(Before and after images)
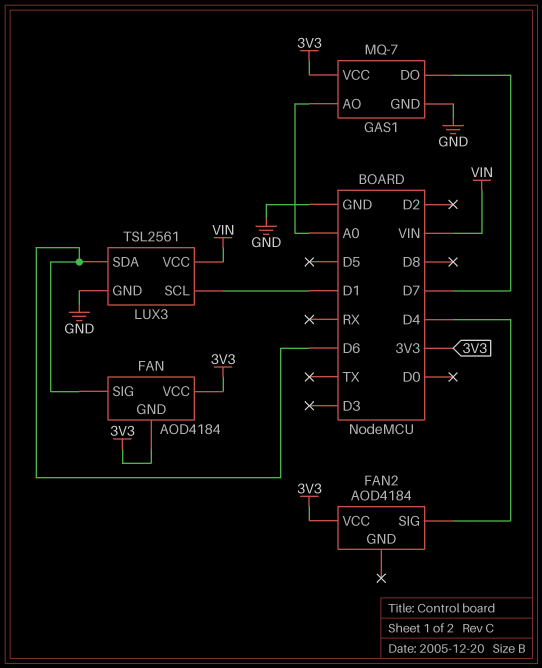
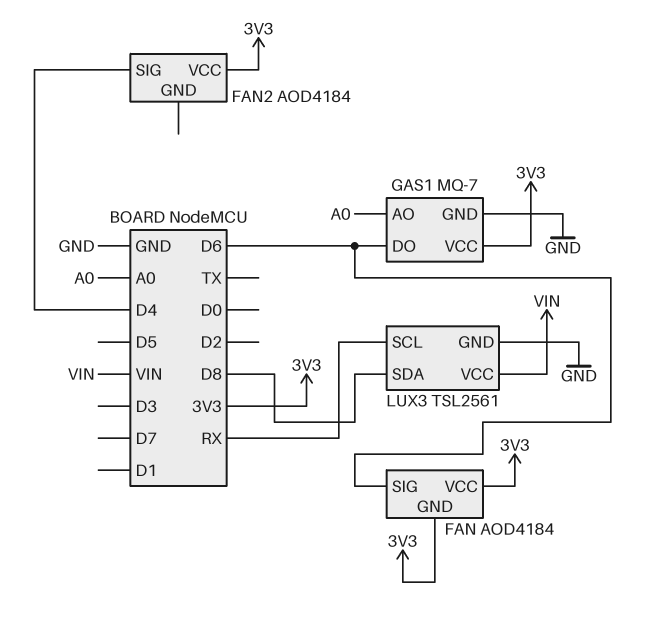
GAS1 pin DO: D7 -> D6
LUX3 pin SCL: D1 -> RX
LUX3 pin SDA: D6 -> D8

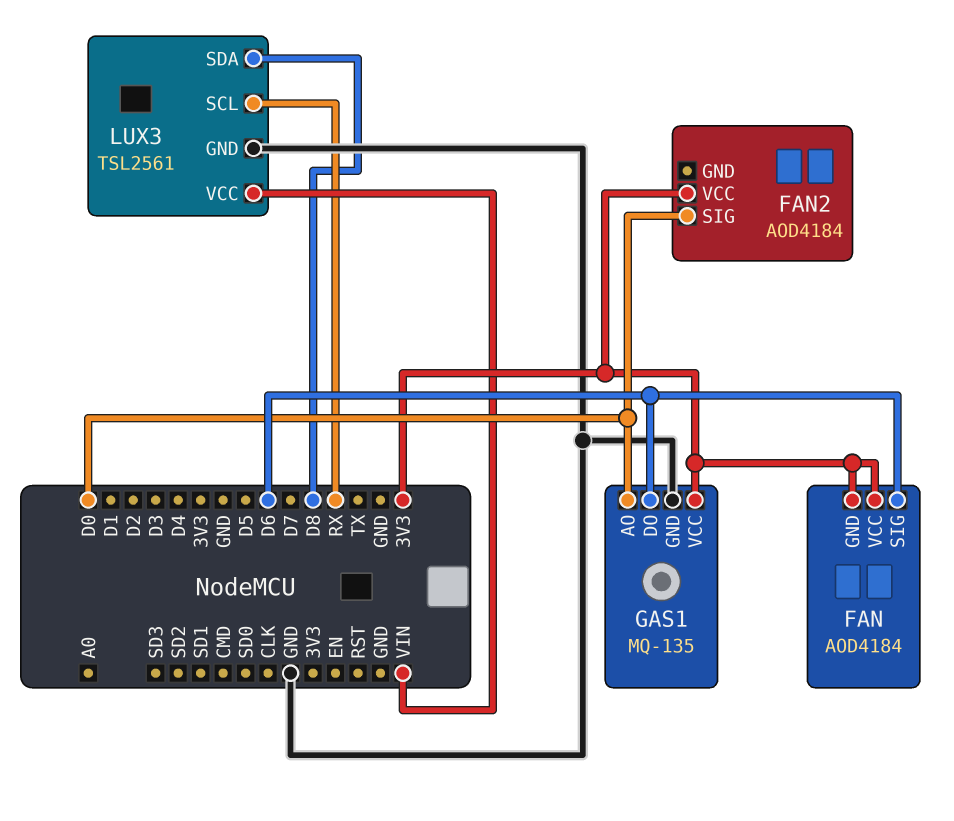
FAN2 pin SIG: D4 -> D0
GAS1: MQ-7 -> MQ-135
GAS1 pin AO: A0 -> D0

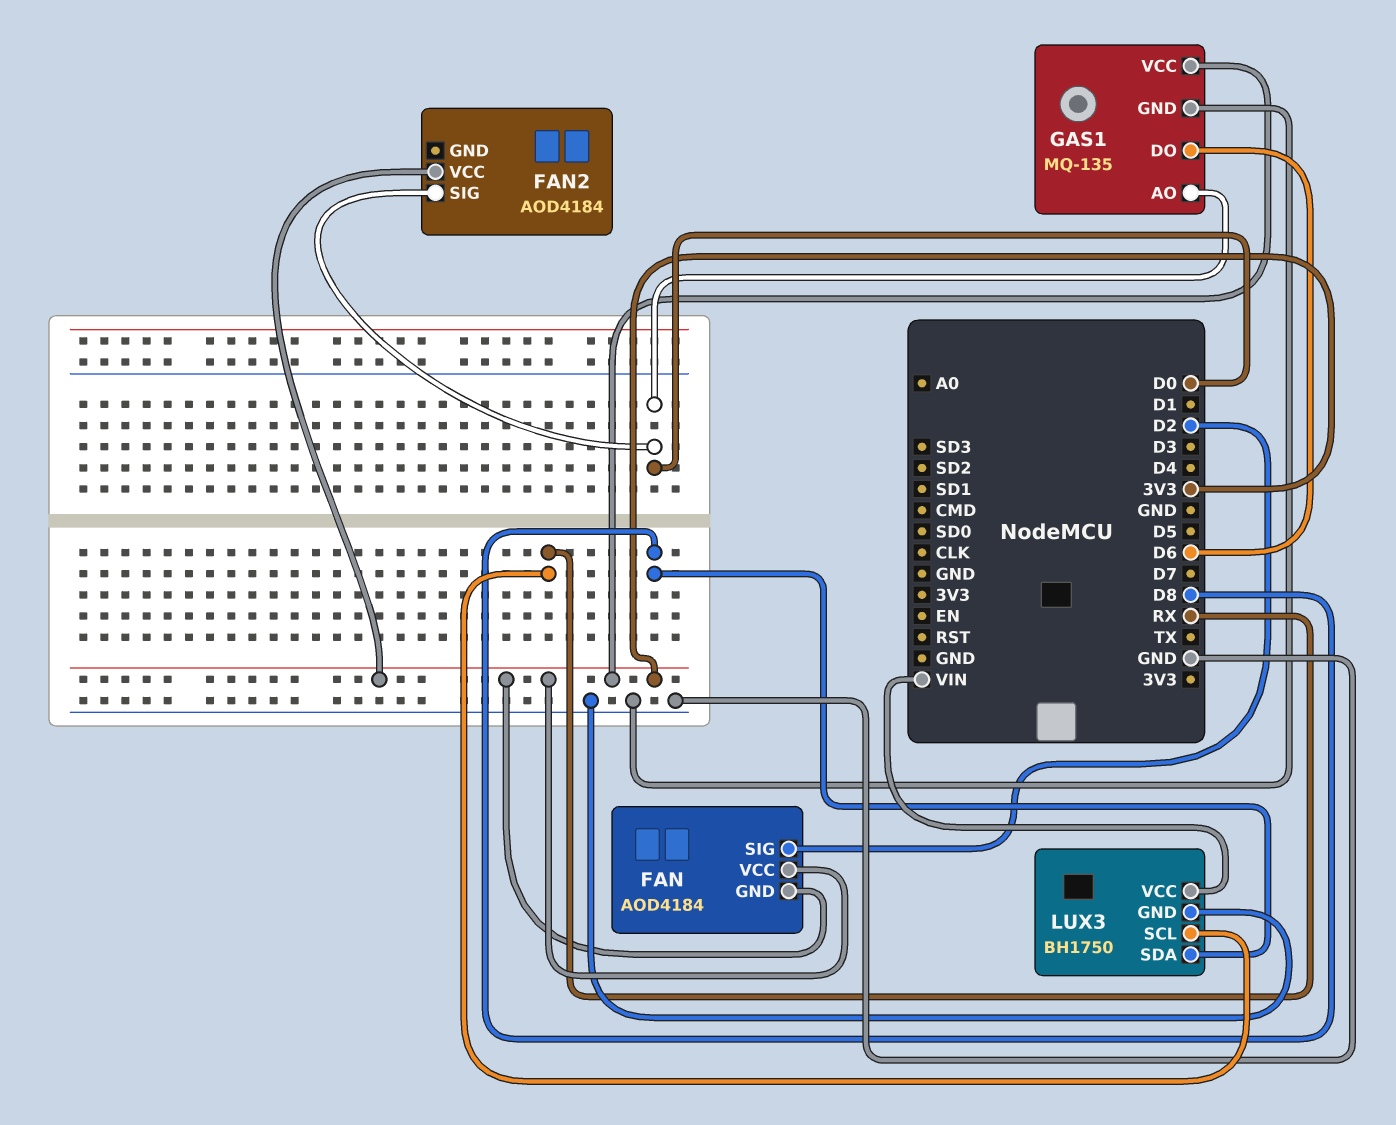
FAN pin SIG: D6 -> D2
LUX3: TSL2561 -> BH1750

### Requirement
Leaving out every picture, repeat the records above exactly as they stand.

### Reply to the exercise
GAS1 pin DO: D7 -> D6
LUX3 pin SCL: D1 -> RX
LUX3 pin SDA: D6 -> D8

FAN2 pin SIG: D4 -> D0
GAS1: MQ-7 -> MQ-135
GAS1 pin AO: A0 -> D0

FAN pin SIG: D6 -> D2
LUX3: TSL2561 -> BH1750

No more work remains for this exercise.